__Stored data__

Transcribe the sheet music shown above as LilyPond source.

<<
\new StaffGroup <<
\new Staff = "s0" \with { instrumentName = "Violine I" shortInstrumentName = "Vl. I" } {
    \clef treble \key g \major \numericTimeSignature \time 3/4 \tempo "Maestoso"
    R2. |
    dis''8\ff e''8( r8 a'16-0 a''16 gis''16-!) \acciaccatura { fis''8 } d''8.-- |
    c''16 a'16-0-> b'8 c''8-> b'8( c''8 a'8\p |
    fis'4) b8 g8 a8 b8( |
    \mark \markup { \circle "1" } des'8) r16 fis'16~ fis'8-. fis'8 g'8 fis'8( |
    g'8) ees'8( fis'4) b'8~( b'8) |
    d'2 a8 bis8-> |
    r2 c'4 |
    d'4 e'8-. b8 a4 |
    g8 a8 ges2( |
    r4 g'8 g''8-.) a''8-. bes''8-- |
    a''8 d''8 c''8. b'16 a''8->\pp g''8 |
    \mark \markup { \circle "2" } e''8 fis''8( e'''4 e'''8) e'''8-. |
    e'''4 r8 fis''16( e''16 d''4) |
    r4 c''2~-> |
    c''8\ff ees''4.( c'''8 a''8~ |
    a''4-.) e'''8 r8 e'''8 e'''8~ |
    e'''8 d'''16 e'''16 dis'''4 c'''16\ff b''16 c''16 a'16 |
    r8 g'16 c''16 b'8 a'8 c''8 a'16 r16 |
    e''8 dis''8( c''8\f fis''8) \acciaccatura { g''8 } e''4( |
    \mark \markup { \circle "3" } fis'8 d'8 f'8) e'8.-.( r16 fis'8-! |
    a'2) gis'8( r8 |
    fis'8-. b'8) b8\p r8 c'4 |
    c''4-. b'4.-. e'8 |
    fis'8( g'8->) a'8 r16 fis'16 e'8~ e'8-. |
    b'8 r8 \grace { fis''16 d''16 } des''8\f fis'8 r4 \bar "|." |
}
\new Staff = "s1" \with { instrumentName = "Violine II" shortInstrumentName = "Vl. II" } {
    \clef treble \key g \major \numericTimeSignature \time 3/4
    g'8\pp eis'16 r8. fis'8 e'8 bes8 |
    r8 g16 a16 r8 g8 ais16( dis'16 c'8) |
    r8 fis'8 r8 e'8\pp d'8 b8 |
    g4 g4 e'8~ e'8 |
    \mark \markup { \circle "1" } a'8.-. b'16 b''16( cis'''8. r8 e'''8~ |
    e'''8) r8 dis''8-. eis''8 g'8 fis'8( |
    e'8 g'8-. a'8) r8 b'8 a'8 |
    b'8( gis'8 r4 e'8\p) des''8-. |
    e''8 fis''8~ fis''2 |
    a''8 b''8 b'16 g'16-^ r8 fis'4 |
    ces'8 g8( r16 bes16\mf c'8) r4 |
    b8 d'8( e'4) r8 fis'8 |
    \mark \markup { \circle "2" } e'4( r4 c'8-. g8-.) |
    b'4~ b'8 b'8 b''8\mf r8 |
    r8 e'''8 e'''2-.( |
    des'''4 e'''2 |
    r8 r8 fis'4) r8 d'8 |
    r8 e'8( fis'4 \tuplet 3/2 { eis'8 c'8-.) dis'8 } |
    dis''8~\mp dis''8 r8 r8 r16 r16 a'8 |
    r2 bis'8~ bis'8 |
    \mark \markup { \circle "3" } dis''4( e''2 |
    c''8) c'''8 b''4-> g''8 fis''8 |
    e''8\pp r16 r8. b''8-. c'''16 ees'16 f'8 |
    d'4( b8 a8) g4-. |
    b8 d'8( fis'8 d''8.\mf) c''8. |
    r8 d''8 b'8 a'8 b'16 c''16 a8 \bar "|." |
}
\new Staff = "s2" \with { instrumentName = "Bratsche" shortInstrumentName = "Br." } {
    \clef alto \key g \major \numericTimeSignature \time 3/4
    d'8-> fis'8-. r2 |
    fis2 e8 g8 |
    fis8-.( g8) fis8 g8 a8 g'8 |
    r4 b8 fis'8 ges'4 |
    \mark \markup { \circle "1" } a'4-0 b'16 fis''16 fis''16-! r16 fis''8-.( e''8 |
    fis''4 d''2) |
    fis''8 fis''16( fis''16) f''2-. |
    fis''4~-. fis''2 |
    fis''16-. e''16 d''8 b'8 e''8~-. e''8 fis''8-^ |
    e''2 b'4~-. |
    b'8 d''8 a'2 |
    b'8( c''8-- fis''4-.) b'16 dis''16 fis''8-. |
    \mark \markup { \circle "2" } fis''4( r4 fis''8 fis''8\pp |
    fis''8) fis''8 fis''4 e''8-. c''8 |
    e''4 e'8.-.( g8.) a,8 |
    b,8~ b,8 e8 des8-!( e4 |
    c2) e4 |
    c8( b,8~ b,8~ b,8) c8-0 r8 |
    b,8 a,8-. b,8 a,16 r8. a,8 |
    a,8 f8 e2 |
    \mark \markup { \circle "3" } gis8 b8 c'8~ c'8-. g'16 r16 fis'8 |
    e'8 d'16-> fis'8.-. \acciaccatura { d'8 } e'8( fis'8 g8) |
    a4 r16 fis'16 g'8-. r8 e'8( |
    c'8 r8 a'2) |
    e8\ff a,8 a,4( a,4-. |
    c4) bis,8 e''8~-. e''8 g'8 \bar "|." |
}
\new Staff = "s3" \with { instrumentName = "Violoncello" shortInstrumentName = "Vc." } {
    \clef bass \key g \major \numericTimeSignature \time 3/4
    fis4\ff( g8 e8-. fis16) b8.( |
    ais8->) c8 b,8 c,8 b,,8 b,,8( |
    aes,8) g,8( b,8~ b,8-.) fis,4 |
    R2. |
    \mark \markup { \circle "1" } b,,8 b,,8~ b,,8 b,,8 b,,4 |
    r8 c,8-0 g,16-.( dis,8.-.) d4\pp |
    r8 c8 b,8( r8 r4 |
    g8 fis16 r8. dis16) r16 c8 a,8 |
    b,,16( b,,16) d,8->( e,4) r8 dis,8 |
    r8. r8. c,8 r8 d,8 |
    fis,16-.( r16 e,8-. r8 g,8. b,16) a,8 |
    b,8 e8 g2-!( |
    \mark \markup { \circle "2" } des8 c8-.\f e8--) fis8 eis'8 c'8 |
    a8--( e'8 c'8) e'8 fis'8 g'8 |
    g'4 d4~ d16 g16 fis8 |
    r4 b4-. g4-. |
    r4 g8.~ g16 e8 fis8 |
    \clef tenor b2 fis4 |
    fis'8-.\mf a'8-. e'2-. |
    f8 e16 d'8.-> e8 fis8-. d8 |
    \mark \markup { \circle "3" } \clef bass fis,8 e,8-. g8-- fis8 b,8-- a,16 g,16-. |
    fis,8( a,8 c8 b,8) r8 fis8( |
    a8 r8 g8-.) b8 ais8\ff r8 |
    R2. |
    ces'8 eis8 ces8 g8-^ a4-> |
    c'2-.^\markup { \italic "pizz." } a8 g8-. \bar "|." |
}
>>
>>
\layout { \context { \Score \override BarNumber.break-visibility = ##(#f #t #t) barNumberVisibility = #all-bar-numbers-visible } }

__Exercise instructions__
Extract every line above that contains the string "instrumentName".

__Exercise result__
\new Staff = "s0" \with { instrumentName = "Violine I" shortInstrumentName = "Vl. I" } {
\new Staff = "s1" \with { instrumentName = "Violine II" shortInstrumentName = "Vl. II" } {
\new Staff = "s2" \with { instrumentName = "Bratsche" shortInstrumentName = "Br." } {
\new Staff = "s3" \with { instrumentName = "Violoncello" shortInstrumentName = "Vc." } {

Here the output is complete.